Supplied entries Block Start

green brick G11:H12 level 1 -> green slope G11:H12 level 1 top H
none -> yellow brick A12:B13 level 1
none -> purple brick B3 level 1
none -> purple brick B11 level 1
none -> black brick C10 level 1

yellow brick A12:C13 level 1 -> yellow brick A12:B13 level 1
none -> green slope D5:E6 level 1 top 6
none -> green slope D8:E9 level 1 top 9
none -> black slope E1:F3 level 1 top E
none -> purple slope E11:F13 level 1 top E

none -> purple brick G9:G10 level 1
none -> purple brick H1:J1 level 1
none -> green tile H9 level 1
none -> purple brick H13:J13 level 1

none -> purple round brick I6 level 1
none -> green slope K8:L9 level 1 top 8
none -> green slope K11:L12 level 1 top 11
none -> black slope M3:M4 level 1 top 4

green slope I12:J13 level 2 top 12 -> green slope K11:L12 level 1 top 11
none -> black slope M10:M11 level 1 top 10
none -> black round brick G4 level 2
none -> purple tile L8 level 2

Supplied entries Block End

▸ **Problem**
For this exercise, repeat exactly the lines of the data above from the one with "none -> purple brick G9:G10 level 1" down to the one with "none -> black round brick G4 level 2", both end lines included.

▸ **Expected answer**
none -> purple brick G9:G10 level 1
none -> purple brick H1:J1 level 1
none -> green tile H9 level 1
none -> purple brick H13:J13 level 1

none -> purple round brick I6 level 1
none -> green slope K8:L9 level 1 top 8
none -> green slope K11:L12 level 1 top 11
none -> black slope M3:M4 level 1 top 4

green slope I12:J13 level 2 top 12 -> green slope K11:L12 level 1 top 11
none -> black slope M10:M11 level 1 top 10
none -> black round brick G4 level 2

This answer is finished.